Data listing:

>>>>

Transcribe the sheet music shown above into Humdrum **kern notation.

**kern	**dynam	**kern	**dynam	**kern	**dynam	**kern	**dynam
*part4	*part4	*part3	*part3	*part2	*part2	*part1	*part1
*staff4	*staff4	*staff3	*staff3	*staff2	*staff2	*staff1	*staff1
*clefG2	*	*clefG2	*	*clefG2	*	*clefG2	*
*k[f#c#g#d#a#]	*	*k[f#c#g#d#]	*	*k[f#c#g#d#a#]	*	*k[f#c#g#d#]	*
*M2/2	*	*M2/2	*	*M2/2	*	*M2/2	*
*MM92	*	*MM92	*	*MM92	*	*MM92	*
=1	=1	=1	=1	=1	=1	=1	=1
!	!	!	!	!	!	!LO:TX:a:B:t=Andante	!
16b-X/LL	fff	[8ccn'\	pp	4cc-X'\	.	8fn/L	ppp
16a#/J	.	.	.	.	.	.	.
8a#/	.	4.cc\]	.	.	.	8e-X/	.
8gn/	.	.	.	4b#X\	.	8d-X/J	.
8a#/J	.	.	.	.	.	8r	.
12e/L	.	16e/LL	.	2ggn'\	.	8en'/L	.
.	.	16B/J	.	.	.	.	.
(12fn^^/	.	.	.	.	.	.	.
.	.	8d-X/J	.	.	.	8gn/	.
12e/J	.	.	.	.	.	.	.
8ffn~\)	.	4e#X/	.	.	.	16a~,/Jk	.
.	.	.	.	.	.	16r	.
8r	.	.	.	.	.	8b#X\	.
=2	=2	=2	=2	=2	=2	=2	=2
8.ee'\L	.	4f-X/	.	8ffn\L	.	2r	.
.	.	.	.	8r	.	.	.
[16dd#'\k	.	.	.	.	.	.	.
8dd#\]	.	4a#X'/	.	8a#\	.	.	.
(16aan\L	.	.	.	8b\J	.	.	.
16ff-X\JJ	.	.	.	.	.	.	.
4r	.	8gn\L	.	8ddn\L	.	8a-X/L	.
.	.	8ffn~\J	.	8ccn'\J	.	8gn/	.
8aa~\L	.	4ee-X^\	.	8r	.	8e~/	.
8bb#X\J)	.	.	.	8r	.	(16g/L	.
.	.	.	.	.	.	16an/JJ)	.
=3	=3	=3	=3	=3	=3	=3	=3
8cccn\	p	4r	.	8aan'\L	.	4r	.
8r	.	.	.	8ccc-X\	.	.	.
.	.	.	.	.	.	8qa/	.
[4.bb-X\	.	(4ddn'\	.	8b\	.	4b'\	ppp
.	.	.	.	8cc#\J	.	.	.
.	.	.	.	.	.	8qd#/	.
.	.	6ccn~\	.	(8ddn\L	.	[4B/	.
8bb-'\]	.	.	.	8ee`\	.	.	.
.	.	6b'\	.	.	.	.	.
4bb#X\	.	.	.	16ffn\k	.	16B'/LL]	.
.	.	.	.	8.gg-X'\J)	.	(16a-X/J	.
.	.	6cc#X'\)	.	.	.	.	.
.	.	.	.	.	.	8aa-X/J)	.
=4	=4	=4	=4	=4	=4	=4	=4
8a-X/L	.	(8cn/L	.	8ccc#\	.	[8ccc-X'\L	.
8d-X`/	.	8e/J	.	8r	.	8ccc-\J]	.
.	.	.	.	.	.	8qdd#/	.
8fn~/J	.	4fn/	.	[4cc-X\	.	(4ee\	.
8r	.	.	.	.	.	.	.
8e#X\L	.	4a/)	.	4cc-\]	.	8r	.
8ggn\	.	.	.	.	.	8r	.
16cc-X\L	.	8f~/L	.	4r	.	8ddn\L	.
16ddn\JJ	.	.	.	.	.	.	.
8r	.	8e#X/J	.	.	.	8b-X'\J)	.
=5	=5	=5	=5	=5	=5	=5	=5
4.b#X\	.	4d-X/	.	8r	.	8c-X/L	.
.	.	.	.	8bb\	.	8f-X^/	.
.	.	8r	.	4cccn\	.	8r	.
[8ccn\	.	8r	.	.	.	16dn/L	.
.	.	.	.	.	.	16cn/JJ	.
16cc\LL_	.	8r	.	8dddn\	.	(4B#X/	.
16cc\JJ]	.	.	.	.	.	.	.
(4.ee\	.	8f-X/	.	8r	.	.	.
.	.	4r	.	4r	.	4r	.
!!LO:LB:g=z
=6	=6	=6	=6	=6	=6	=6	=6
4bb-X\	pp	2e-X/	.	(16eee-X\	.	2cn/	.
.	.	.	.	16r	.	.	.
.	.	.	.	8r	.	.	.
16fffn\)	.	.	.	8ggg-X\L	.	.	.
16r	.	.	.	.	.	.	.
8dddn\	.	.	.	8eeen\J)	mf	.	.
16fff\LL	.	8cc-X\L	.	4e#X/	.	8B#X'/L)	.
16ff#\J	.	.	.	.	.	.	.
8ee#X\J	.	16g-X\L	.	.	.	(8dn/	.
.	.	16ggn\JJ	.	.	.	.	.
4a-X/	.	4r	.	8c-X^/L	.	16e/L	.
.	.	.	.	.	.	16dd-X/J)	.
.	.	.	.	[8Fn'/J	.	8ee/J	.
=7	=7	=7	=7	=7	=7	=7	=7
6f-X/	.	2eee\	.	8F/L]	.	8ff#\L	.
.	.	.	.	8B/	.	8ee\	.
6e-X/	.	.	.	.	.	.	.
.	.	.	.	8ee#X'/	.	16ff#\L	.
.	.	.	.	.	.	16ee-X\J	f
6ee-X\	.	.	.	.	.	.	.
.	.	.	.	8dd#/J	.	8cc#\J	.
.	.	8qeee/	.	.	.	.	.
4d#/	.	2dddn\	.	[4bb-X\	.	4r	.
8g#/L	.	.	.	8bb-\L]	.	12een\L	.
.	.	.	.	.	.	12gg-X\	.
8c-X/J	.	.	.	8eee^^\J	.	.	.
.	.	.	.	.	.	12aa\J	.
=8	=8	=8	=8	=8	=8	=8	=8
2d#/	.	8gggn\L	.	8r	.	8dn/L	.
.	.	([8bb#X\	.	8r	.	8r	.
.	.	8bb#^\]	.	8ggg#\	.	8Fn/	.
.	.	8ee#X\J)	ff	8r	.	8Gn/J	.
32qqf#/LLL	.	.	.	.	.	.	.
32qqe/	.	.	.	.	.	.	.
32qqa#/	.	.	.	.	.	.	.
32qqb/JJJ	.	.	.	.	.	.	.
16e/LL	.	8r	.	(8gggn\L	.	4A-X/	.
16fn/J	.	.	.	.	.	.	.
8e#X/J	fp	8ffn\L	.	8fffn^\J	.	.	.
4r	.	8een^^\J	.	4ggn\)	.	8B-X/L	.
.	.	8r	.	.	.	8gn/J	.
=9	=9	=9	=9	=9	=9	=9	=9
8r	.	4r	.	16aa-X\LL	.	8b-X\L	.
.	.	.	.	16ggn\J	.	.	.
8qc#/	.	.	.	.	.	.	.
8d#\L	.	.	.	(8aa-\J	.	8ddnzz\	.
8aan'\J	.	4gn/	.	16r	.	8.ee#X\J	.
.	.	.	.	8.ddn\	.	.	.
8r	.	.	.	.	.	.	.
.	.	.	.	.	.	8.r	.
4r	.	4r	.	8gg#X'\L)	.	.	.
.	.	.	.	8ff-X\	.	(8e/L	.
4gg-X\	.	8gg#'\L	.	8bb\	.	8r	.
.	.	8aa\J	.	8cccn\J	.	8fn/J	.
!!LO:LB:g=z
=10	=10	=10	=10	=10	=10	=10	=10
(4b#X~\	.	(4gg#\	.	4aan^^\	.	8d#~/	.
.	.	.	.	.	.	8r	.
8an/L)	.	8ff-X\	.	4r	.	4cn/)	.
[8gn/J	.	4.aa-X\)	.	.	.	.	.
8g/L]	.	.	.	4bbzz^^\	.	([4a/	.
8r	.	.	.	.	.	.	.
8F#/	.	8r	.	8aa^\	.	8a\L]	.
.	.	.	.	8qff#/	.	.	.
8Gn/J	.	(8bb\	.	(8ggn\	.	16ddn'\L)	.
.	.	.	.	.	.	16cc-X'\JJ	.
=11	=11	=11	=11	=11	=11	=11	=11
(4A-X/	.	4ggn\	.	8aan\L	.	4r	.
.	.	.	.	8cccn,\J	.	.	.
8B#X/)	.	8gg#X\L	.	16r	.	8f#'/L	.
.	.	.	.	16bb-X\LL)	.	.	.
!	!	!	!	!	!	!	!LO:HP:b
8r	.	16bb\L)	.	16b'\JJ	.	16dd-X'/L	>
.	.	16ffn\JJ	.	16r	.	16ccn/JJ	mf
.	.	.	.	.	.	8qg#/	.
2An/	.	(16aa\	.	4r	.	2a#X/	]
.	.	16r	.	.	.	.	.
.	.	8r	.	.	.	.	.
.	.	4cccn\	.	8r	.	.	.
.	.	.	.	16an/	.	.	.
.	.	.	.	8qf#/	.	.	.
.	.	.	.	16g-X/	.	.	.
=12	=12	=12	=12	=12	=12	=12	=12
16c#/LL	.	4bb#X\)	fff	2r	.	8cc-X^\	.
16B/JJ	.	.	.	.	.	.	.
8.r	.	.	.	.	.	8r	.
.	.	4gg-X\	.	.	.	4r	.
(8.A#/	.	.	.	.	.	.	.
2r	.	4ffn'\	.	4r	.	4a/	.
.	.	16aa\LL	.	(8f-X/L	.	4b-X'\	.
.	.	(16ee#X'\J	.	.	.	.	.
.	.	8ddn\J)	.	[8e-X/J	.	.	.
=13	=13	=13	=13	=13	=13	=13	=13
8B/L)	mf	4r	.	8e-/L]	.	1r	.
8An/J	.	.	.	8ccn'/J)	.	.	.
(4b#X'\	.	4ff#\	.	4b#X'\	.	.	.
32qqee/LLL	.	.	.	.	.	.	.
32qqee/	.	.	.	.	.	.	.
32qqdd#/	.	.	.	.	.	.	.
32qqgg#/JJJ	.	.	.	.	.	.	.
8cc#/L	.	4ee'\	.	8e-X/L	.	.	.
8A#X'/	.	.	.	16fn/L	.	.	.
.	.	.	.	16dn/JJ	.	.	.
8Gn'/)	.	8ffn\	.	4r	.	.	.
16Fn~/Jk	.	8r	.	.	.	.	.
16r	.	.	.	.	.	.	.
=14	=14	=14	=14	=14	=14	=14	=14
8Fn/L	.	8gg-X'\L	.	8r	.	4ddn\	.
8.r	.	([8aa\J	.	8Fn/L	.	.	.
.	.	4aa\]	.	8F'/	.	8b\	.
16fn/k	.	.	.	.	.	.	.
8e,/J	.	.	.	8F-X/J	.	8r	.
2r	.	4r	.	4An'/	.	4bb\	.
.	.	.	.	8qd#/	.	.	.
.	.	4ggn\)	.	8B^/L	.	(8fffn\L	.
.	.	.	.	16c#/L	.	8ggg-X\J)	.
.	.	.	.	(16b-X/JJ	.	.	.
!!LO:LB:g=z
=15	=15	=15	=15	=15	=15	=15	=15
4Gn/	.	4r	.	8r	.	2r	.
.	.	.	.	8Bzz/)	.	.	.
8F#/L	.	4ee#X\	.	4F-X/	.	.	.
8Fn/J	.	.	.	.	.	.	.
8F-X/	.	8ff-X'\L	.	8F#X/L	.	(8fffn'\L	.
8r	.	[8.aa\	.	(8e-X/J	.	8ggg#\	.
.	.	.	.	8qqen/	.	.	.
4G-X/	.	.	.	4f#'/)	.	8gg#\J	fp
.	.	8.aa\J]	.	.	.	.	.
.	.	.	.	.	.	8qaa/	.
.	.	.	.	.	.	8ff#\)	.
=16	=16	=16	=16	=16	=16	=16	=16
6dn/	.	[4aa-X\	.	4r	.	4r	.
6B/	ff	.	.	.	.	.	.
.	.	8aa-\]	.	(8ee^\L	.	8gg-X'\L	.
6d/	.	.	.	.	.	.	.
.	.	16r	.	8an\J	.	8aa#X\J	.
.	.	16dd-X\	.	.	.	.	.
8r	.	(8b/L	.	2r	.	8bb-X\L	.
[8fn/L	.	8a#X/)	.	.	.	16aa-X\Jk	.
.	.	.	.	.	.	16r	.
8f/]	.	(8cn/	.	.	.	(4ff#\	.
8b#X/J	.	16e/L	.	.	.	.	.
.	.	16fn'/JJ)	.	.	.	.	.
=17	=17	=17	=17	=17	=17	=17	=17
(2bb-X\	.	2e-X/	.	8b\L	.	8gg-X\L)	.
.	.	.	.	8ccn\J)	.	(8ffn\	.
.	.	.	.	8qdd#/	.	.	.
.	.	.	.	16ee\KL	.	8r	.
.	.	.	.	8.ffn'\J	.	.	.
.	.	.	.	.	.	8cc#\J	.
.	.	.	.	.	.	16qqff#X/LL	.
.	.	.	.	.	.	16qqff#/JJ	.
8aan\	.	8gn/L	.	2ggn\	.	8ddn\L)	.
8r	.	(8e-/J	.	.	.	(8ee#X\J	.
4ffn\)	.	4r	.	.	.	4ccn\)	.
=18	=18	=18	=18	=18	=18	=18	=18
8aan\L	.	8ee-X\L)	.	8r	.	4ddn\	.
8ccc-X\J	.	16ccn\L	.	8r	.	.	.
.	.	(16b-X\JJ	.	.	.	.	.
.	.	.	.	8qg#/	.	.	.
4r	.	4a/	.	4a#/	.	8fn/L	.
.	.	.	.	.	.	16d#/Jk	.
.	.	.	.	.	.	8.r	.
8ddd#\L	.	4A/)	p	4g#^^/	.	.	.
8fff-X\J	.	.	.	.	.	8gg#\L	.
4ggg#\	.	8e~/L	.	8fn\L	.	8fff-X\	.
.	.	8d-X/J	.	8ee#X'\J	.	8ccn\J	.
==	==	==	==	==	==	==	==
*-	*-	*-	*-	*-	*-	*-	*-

<<<<

REQUIREMENTS ▸ Gather every line of the material that contains the string "kern".

TASK OUTPUT ▸
Transcribe the sheet music shown above into Humdrum **kern notation.
**kern	**dynam	**kern	**dynam	**kern	**dynam	**kern	**dynam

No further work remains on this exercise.